*DATASET RECORDS*:

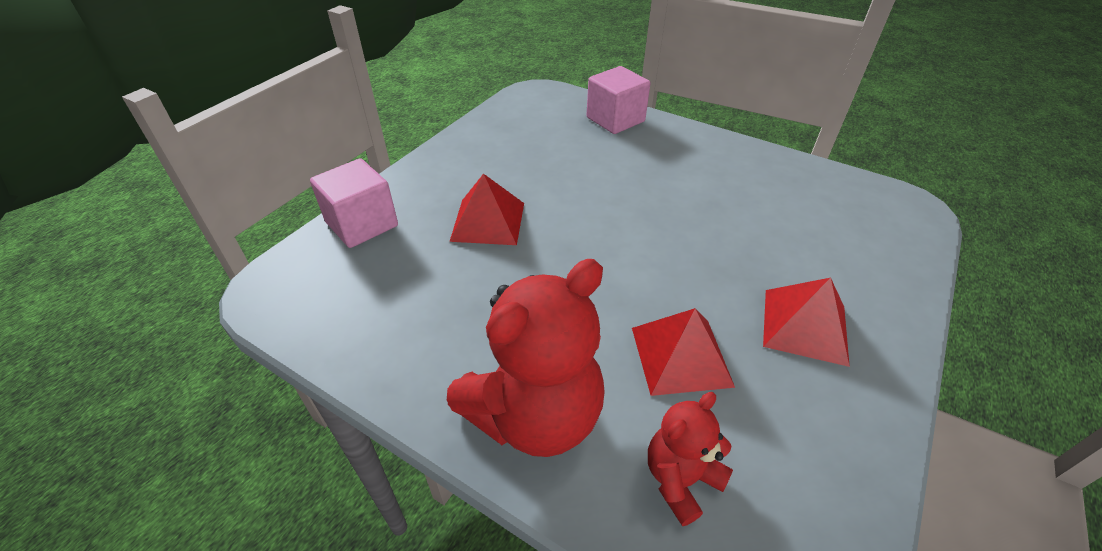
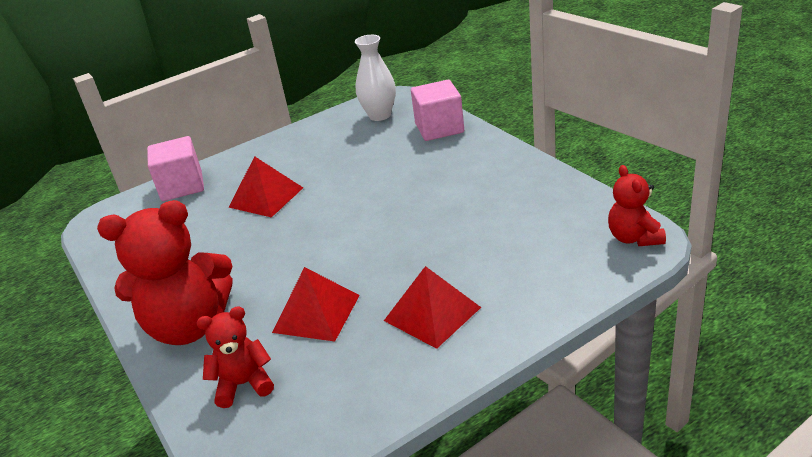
camera: 30 degrees right, 10 degrees down
(539, 112) = (380, 115): none -> white vase
(901, 205) = (634, 238): none -> red teddy bear

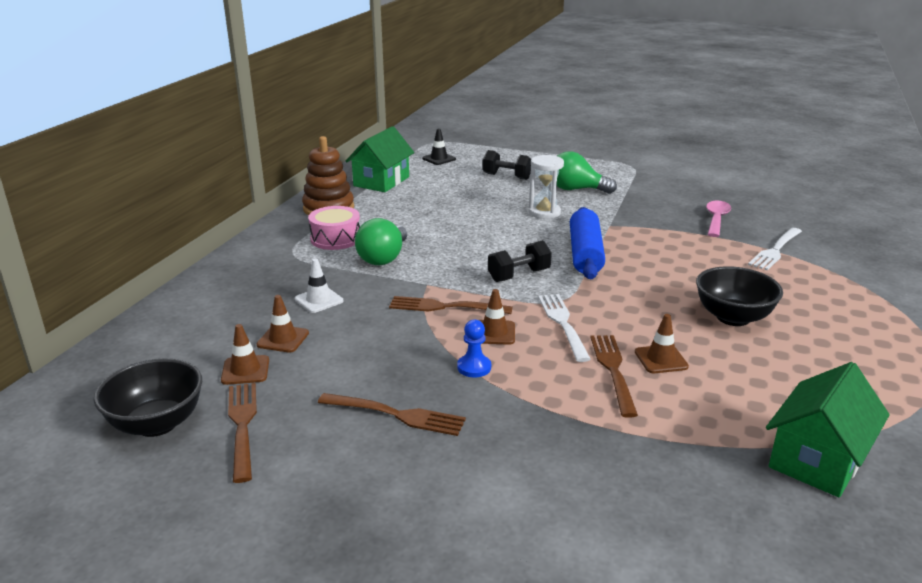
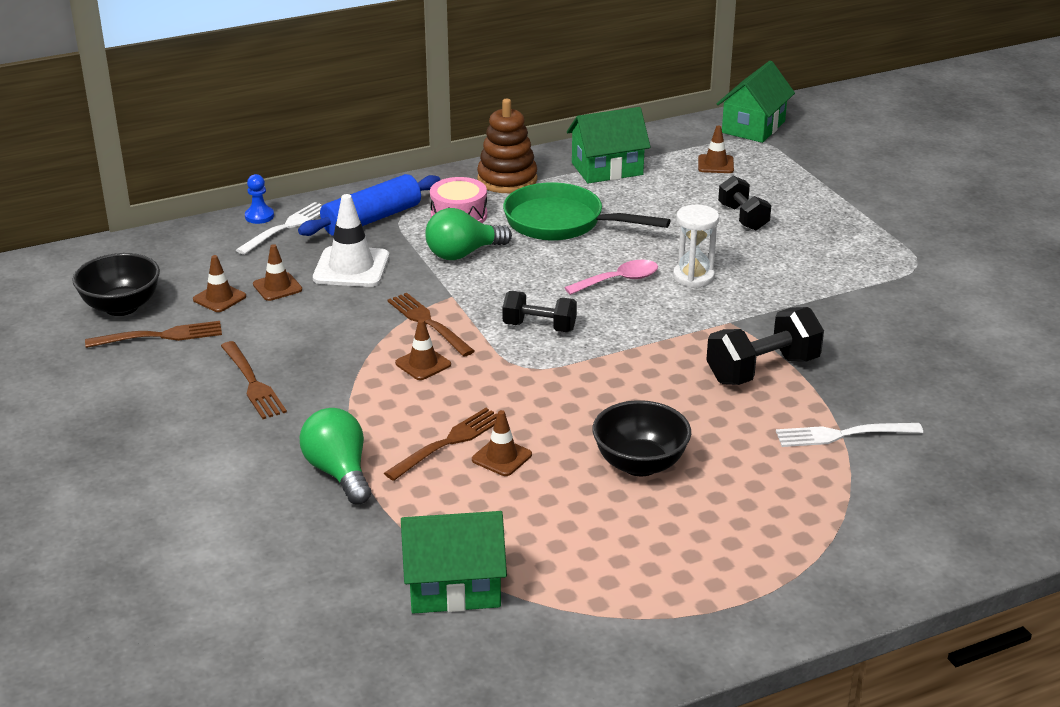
camera: 45 degrees right, 5 degrees up
(242, 426) = (160, 336): brown fork -> brown fork turned 45 degrees clockwise
(319, 300) = (351, 267): white traffic cone -> white traffic cone, size x1.72
(411, 217) = (561, 222): none -> green pan
(422, 137) = (753, 127): none -> green house
(439, 159) = (715, 164): black traffic cone -> brown traffic cone
(474, 367) = (358, 381): blue pawn -> blue pawn (259, 216)
(563, 324) = (488, 387): white fork -> white fork (286, 227)
(576, 189) = (784, 266): green light bulb -> green light bulb (339, 472)
(585, 254) = (640, 338): blue rolling pin -> blue rolling pin (372, 219)
(675, 239) = (762, 370): none -> black dumbbell
(716, 219) = (861, 372): pink spoon -> pink spoon (619, 280)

*EXERCISE*: Restate, word for word, the final stretch of the entries above: the line containing "(411, 217) = (561, 222): none -> green pan" and every line after it, up to and including the last.

*OUTPUT OF THE EXERCISE*:
(411, 217) = (561, 222): none -> green pan
(422, 137) = (753, 127): none -> green house
(439, 159) = (715, 164): black traffic cone -> brown traffic cone
(474, 367) = (358, 381): blue pawn -> blue pawn (259, 216)
(563, 324) = (488, 387): white fork -> white fork (286, 227)
(576, 189) = (784, 266): green light bulb -> green light bulb (339, 472)
(585, 254) = (640, 338): blue rolling pin -> blue rolling pin (372, 219)
(675, 239) = (762, 370): none -> black dumbbell
(716, 219) = (861, 372): pink spoon -> pink spoon (619, 280)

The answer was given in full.